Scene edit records
- - -

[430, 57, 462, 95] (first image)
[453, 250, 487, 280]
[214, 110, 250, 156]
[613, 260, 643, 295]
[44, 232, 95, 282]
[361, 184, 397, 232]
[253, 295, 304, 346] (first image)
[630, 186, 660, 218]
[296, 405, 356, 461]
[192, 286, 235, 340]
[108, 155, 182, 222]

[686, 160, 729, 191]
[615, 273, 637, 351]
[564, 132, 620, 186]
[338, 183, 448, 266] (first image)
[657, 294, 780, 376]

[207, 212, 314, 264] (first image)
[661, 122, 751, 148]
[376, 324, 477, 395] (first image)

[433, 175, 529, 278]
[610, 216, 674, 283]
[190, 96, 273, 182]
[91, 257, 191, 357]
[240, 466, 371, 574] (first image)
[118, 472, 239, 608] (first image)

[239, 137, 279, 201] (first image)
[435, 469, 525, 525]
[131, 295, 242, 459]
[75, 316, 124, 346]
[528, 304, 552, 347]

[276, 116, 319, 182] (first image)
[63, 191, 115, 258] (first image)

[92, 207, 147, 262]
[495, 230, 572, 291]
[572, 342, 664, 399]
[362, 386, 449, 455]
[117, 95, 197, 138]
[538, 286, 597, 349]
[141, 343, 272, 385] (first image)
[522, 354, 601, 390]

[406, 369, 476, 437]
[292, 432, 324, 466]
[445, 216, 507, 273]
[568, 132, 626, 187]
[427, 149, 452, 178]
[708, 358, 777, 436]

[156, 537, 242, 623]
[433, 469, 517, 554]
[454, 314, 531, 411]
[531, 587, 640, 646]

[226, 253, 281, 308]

- - -

### Action item
No line may be left out; the records are to be transcribed in full.

### Your solution
[430, 57, 462, 95] (first image)
[453, 250, 487, 280]
[214, 110, 250, 156]
[613, 260, 643, 295]
[44, 232, 95, 282]
[361, 184, 397, 232]
[253, 295, 304, 346] (first image)
[630, 186, 660, 218]
[296, 405, 356, 461]
[192, 286, 235, 340]
[108, 155, 182, 222]

[686, 160, 729, 191]
[615, 273, 637, 351]
[564, 132, 620, 186]
[338, 183, 448, 266] (first image)
[657, 294, 780, 376]

[207, 212, 314, 264] (first image)
[661, 122, 751, 148]
[376, 324, 477, 395] (first image)

[433, 175, 529, 278]
[610, 216, 674, 283]
[190, 96, 273, 182]
[91, 257, 191, 357]
[240, 466, 371, 574] (first image)
[118, 472, 239, 608] (first image)

[239, 137, 279, 201] (first image)
[435, 469, 525, 525]
[131, 295, 242, 459]
[75, 316, 124, 346]
[528, 304, 552, 347]

[276, 116, 319, 182] (first image)
[63, 191, 115, 258] (first image)

[92, 207, 147, 262]
[495, 230, 572, 291]
[572, 342, 664, 399]
[362, 386, 449, 455]
[117, 95, 197, 138]
[538, 286, 597, 349]
[141, 343, 272, 385] (first image)
[522, 354, 601, 390]

[406, 369, 476, 437]
[292, 432, 324, 466]
[445, 216, 507, 273]
[568, 132, 626, 187]
[427, 149, 452, 178]
[708, 358, 777, 436]

[156, 537, 242, 623]
[433, 469, 517, 554]
[454, 314, 531, 411]
[531, 587, 640, 646]

[226, 253, 281, 308]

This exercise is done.